-- start --

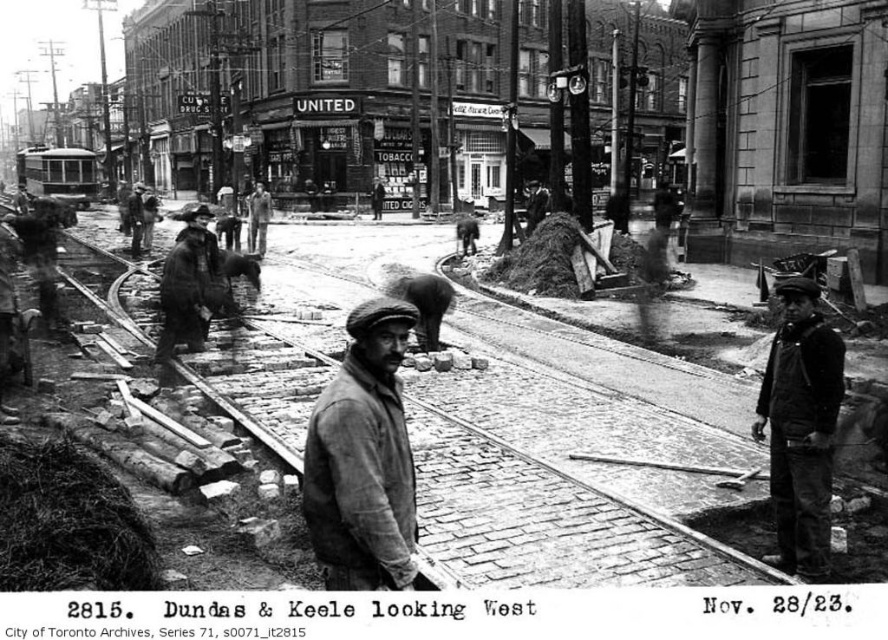
Question: Is smooth wooden planks at center behind coarse woolen coat at center-left?

Choices:
 (A) yes
 (B) no

Answer: (B)

Question: Which of the following is the closest to the observer?

Choices:
 (A) (266, 214)
 (B) (382, 435)
 (C) (806, 435)

Answer: (B)

Question: Can you confirm if smooth wooden planks at center is wider than worn brown jacket at center?

Choices:
 (A) no
 (B) yes

Answer: (B)

Question: Estimate the real-world distances between objects in this image. Which object is closer to the dark gray fabric jacket at center?

Choices:
 (A) worn brown jacket at center
 (B) coarse woolen coat at center-left
 (C) rugged brown coat at center
 (D) smooth wooden planks at center

Answer: (A)

Question: Which object is positioned farthest from the rugged brown coat at center?

Choices:
 (A) worn brown jacket at center
 (B) coarse woolen coat at center-left
 (C) smooth wooden planks at center
 (D) dark gray fabric jacket at center

Answer: (A)

Question: Does smooth wooden planks at center appear under dark gray fabric jacket at center?

Choices:
 (A) no
 (B) yes

Answer: (A)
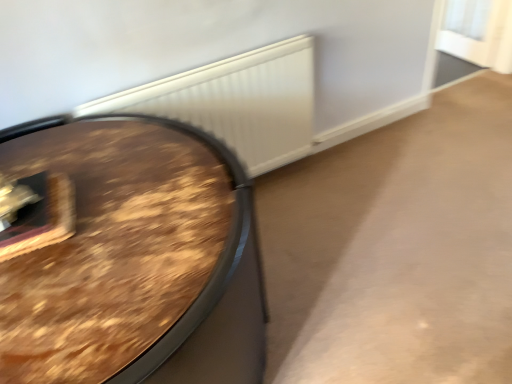
I want to click on free space in front of white textured radiator at center, so click(x=310, y=285).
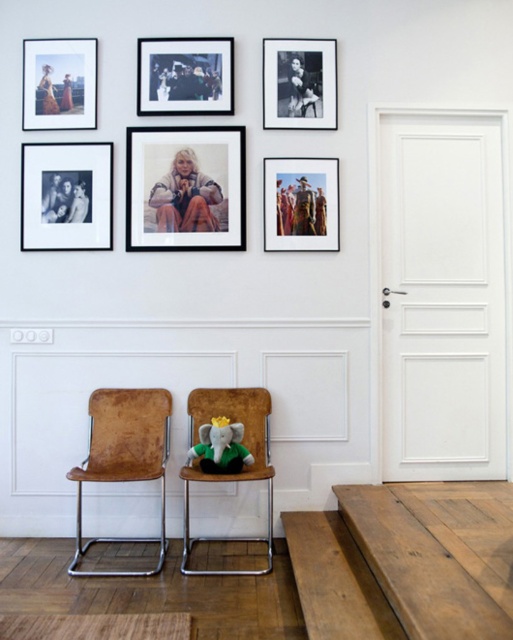
Question: Can you confirm if matte black photo frame at center is positioned to the left of green plush elephant at center?

Choices:
 (A) no
 (B) yes

Answer: (B)

Question: Which of the following is the closest to the observer?

Choices:
 (A) matte black photo frame at center
 (B) black matte photo frame at upper center

Answer: (A)

Question: Among these points, which one is nearest to the camera?

Choices:
 (A) (184, 180)
 (B) (289, 97)

Answer: (A)

Question: Considering the relative positions of black matte picture frame at upper left and matte paper photo at center in the image provided, where is black matte picture frame at upper left located with respect to matte paper photo at center?

Choices:
 (A) left
 (B) right

Answer: (A)

Question: Does matte black photo frame at center have a smaller size compared to black matte photo frame at upper center?

Choices:
 (A) no
 (B) yes

Answer: (A)

Question: Among these points, which one is farthest from the camera?

Choices:
 (A) (140, 52)
 (B) (191, 456)
 (C) (137, 227)
 (D) (232, 406)

Answer: (A)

-- end --

= REQUIREMENTS =
How many lines in the rows above contain the string "smooth"? Case matters. Reply with the number alone.

= RESPONSE TO THE EXERCISE =
5